Scene difference descriptions:
- - -

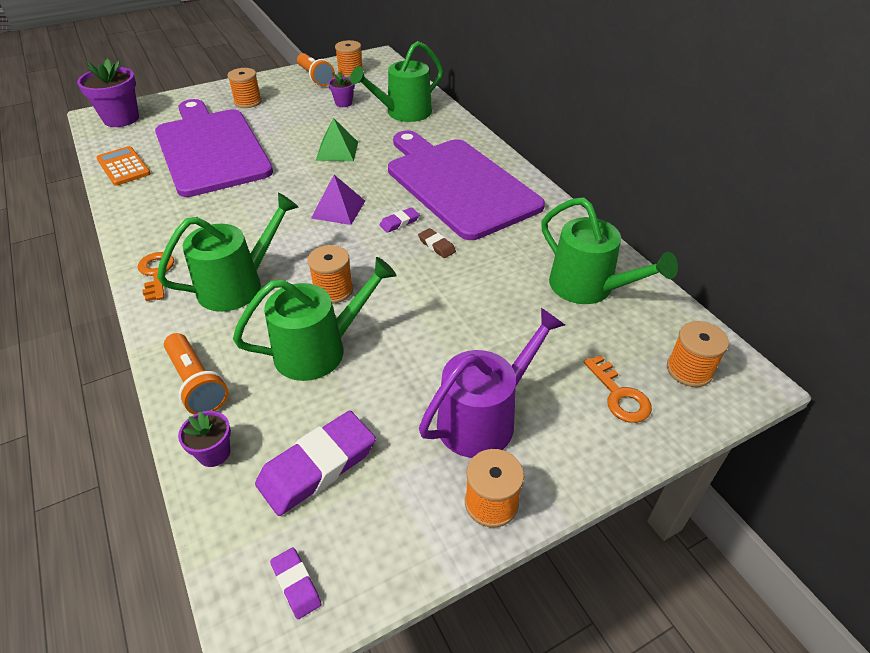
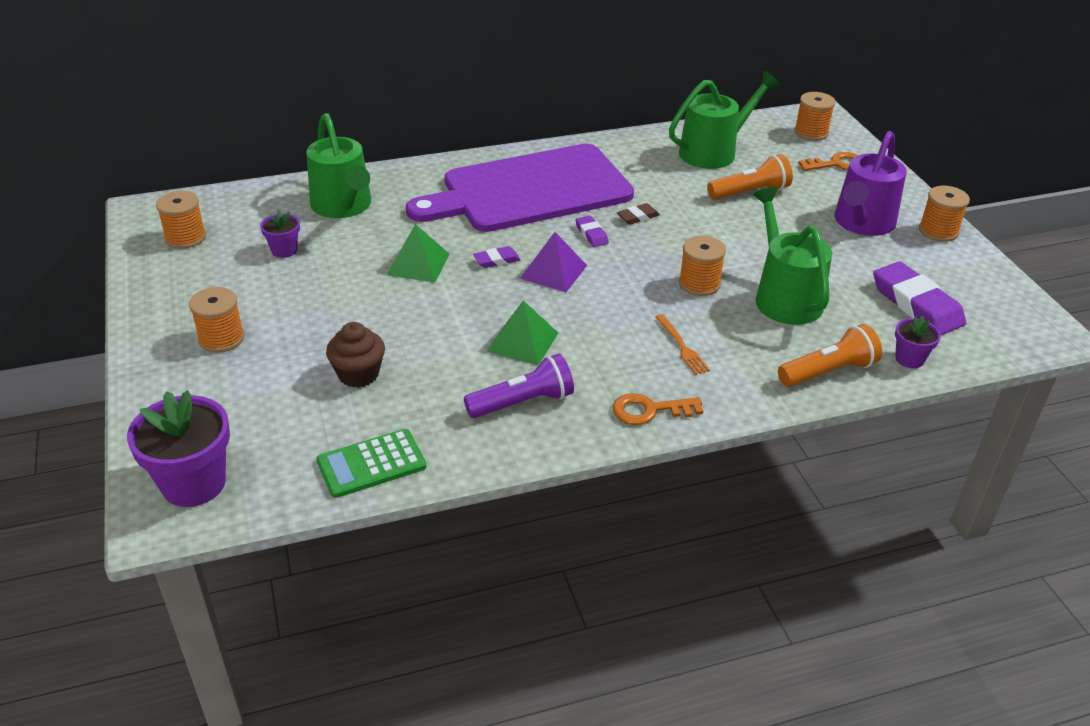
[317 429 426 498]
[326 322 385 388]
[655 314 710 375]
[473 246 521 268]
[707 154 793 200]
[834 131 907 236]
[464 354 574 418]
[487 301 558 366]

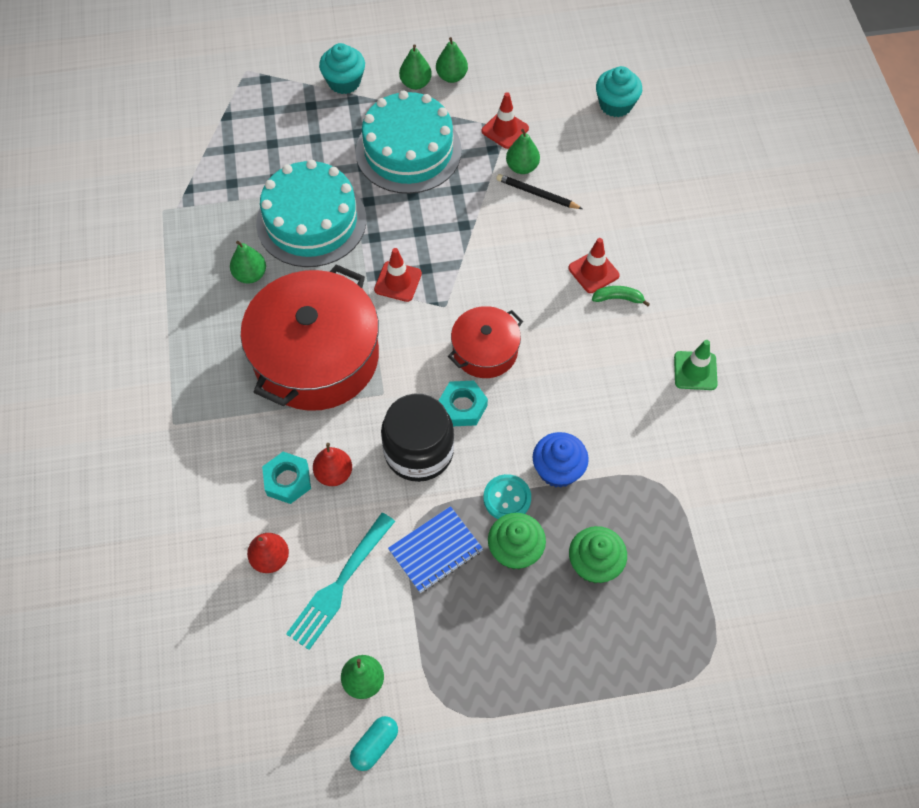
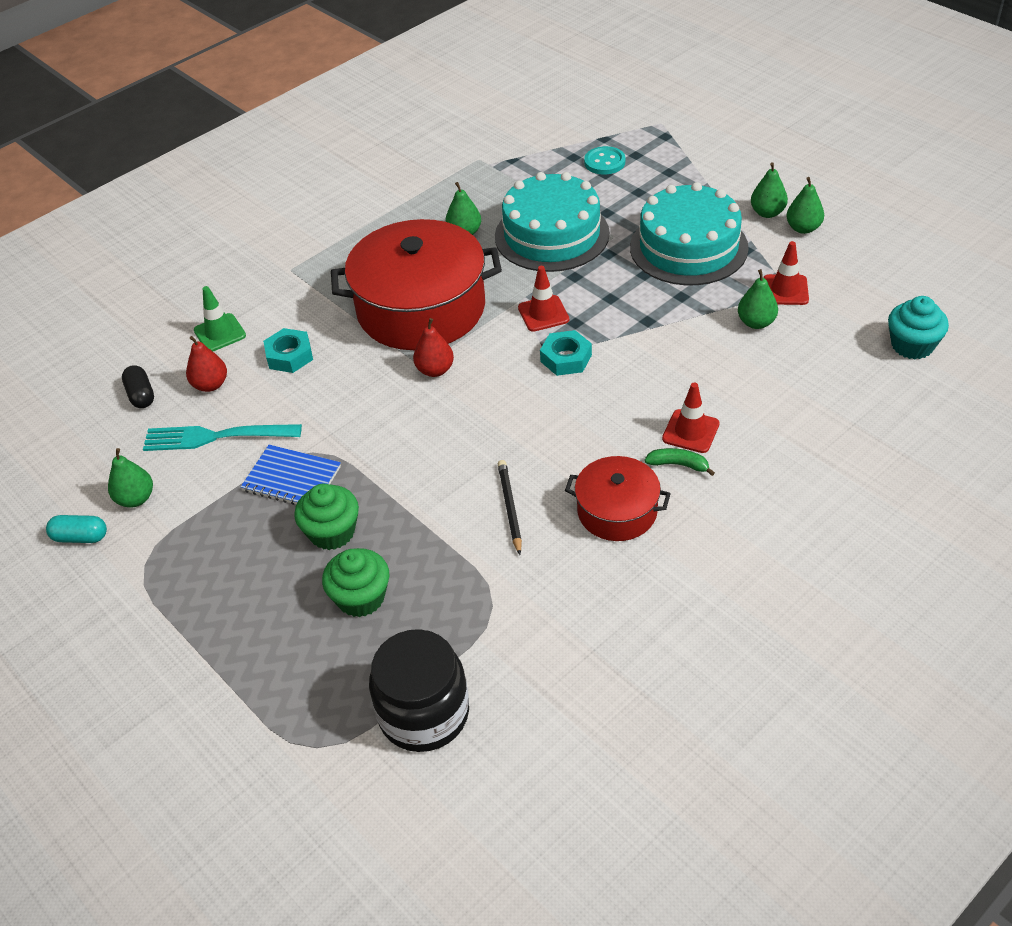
[413 318 454 377]
[319 43 365 94] (first image)
[369 629 469 752]
[540 330 592 376]
[565 456 671 541]
[584 146 625 174]
[498 460 522 555]
[532 432 589 488] (first image)
[644 448 715 476]
[194 286 246 351]
[122 365 154 408]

- - -

### Task item
Your copy should hold only the lines from the line with "[326 322 385 388]" through the end of the data above, both ends included, transcribed exactly and without pictures.

### Result of this exercise
[326 322 385 388]
[655 314 710 375]
[473 246 521 268]
[707 154 793 200]
[834 131 907 236]
[464 354 574 418]
[487 301 558 366]

[413 318 454 377]
[319 43 365 94] (first image)
[369 629 469 752]
[540 330 592 376]
[565 456 671 541]
[584 146 625 174]
[498 460 522 555]
[532 432 589 488] (first image)
[644 448 715 476]
[194 286 246 351]
[122 365 154 408]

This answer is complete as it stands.